What to work on:
For this exercise, reproduce the entries below exactly, but only from the line containing "black circle at" through the line containing "purple cross: rotated 12 degrees clockwise", both included.

Records for processing Start Marker

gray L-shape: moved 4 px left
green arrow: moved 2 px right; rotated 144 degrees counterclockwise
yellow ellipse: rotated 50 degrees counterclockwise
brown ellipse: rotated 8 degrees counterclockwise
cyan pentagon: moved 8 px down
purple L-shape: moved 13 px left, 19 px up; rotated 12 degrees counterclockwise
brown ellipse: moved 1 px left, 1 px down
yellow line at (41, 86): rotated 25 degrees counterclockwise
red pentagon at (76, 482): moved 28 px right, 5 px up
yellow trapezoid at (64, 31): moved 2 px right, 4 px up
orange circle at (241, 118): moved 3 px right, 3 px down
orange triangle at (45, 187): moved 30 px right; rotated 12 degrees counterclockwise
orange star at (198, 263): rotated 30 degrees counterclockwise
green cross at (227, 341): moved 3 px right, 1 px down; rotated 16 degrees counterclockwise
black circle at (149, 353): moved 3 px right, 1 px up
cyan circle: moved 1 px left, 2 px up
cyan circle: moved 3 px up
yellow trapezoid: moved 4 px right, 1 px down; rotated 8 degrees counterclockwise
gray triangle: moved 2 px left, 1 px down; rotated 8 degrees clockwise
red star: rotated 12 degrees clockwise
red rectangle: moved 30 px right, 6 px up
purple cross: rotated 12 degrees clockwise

Records for processing End Marker
Records for processing Start Marker

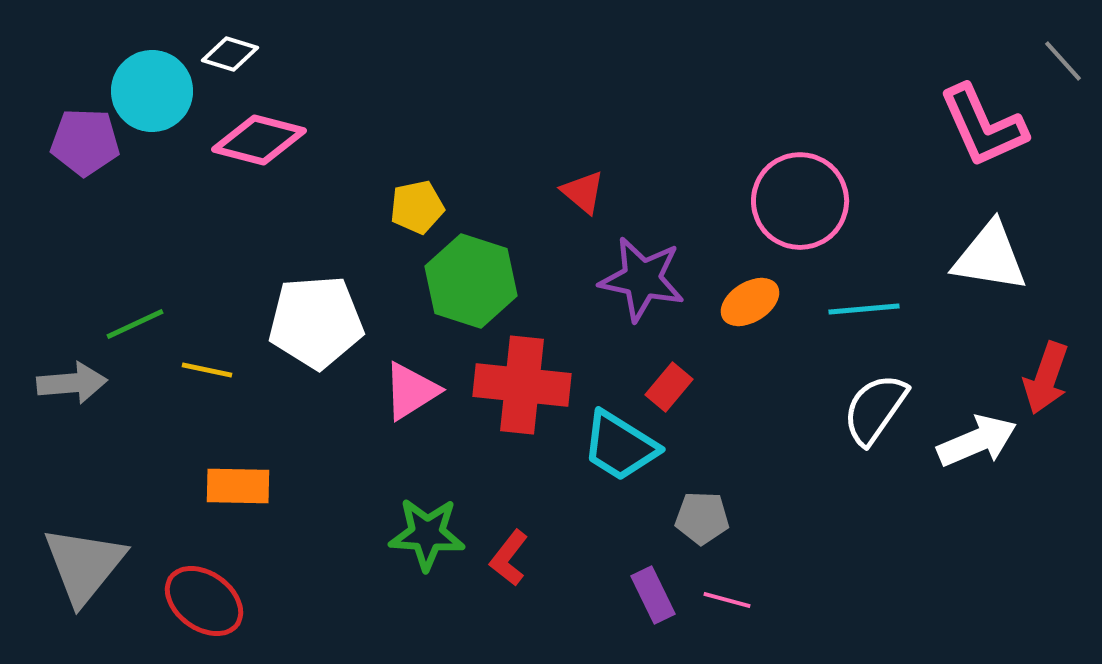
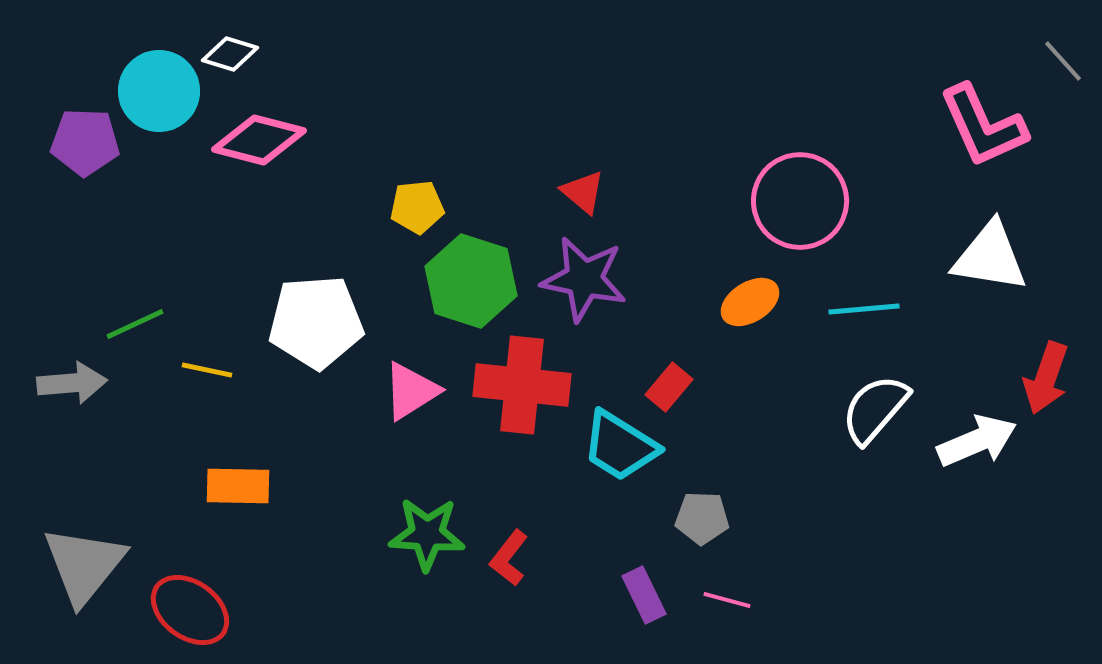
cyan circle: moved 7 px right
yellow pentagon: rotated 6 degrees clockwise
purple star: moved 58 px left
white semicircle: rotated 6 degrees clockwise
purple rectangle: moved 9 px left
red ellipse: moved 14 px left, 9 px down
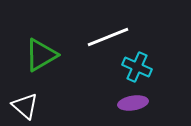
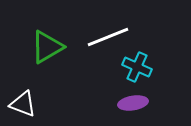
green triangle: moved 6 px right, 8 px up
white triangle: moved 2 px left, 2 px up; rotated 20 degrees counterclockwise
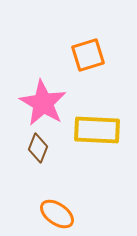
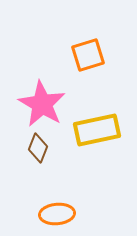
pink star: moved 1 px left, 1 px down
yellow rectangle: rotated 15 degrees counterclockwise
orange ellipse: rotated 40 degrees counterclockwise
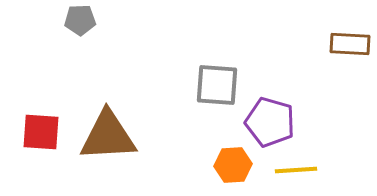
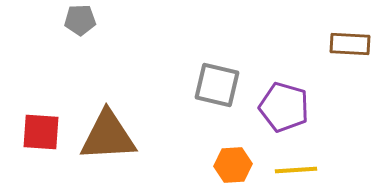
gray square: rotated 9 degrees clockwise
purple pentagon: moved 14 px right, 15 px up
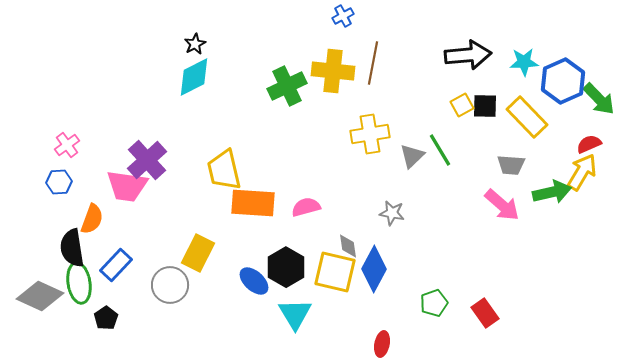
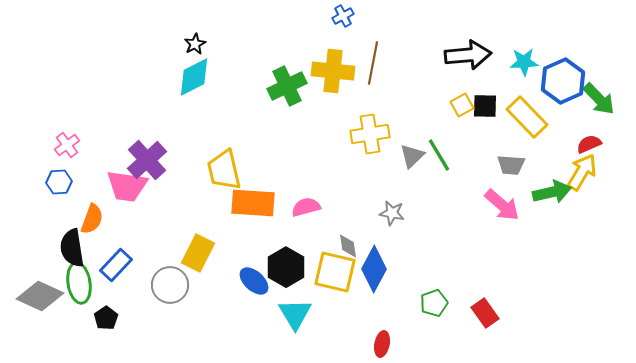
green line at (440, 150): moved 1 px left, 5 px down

Records for processing End Marker
Records for processing Start Marker

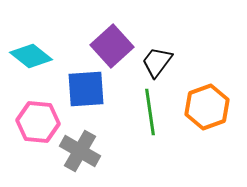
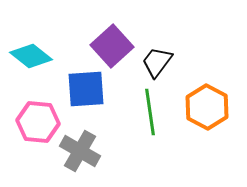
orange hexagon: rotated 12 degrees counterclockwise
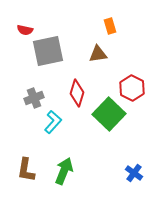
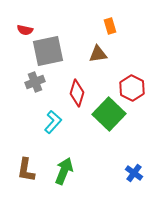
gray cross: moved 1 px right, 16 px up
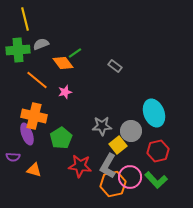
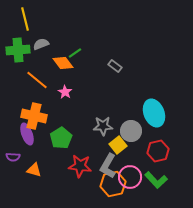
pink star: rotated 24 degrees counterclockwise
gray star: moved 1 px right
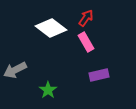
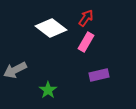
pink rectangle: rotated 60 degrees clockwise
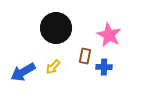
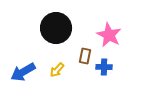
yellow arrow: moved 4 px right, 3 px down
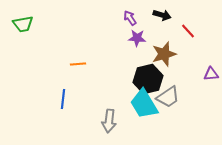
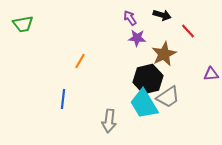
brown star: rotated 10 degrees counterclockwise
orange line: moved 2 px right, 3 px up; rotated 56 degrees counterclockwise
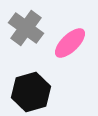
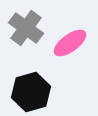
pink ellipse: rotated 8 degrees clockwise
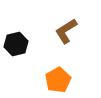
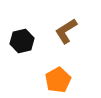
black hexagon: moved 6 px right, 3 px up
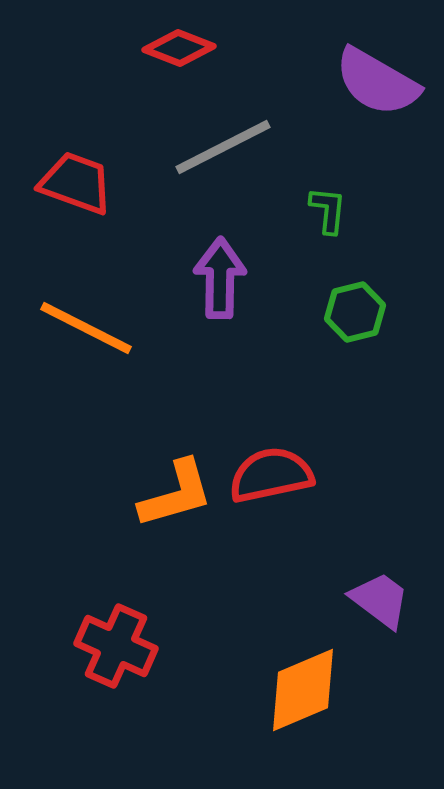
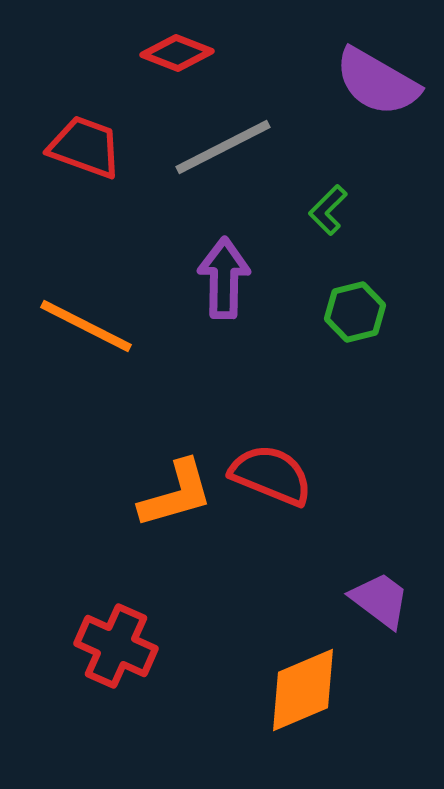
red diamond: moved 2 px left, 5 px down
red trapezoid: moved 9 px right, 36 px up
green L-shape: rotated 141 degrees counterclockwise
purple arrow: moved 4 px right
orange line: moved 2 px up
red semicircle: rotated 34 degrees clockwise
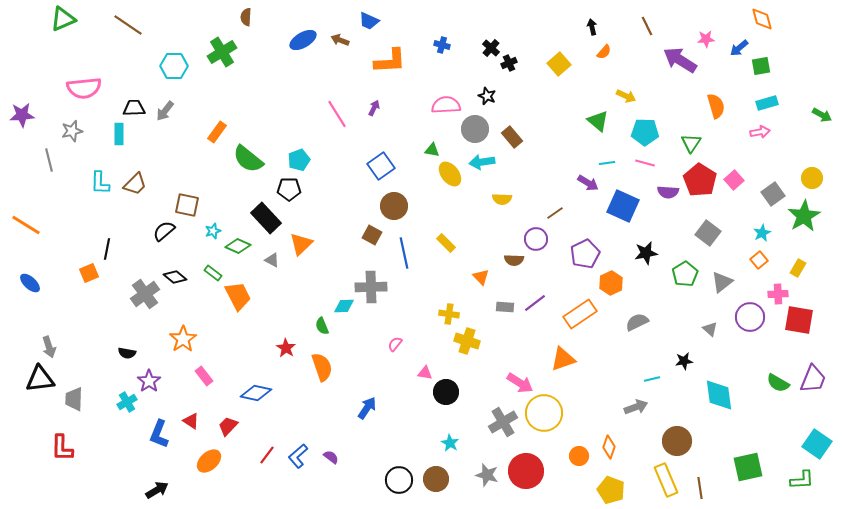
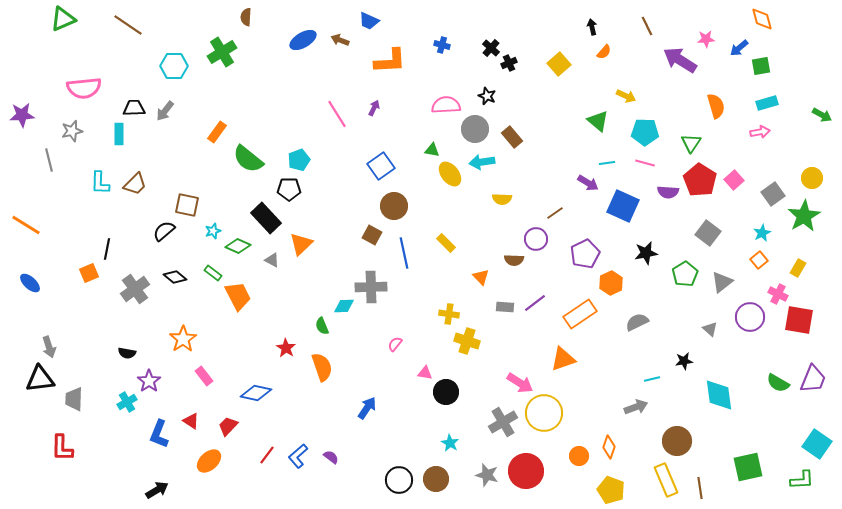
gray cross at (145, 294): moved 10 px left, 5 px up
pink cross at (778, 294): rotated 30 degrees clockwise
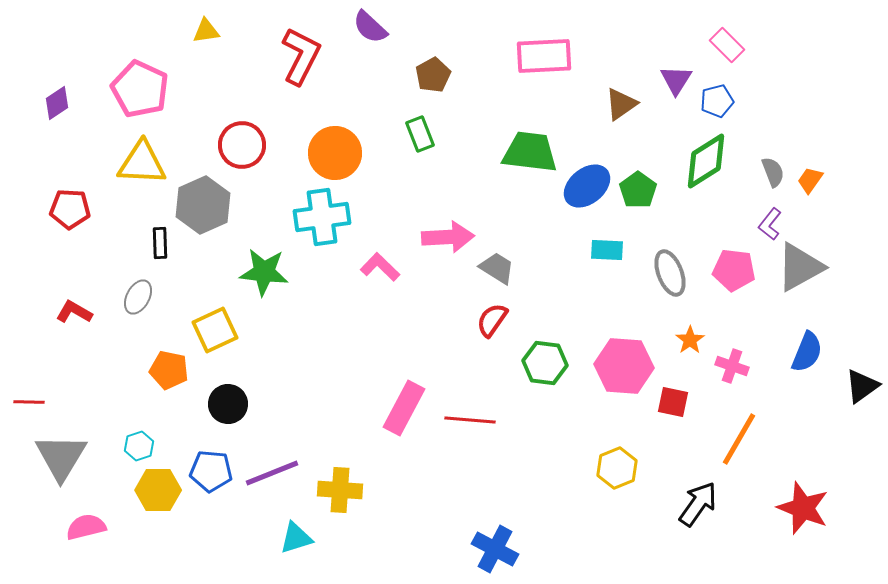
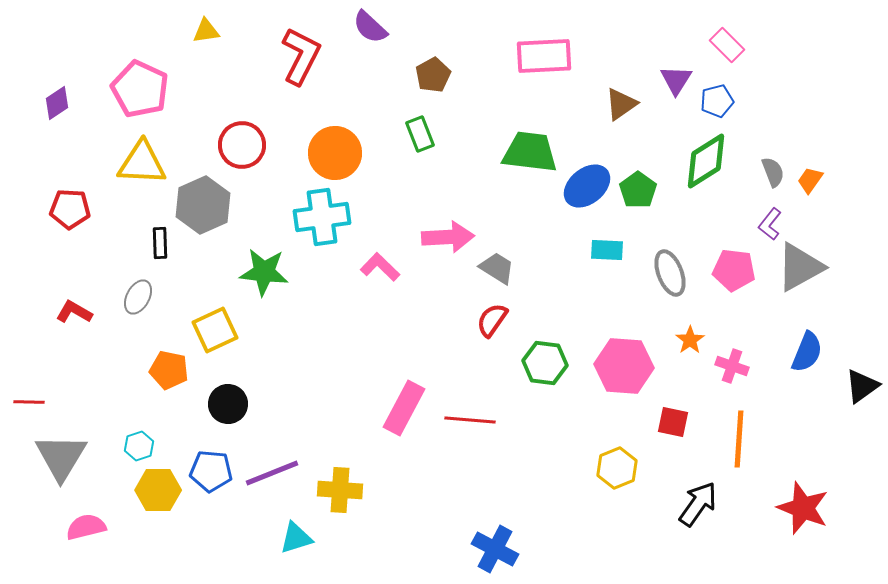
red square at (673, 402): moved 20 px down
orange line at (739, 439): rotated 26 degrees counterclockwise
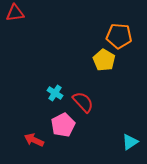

Records for processing End Marker

Answer for this exercise:
black circle at (149, 353): moved 3 px right, 1 px up
cyan circle: moved 1 px left, 2 px up
cyan circle: moved 3 px up
yellow trapezoid: moved 4 px right, 1 px down; rotated 8 degrees counterclockwise
gray triangle: moved 2 px left, 1 px down; rotated 8 degrees clockwise
red star: rotated 12 degrees clockwise
red rectangle: moved 30 px right, 6 px up
purple cross: rotated 12 degrees clockwise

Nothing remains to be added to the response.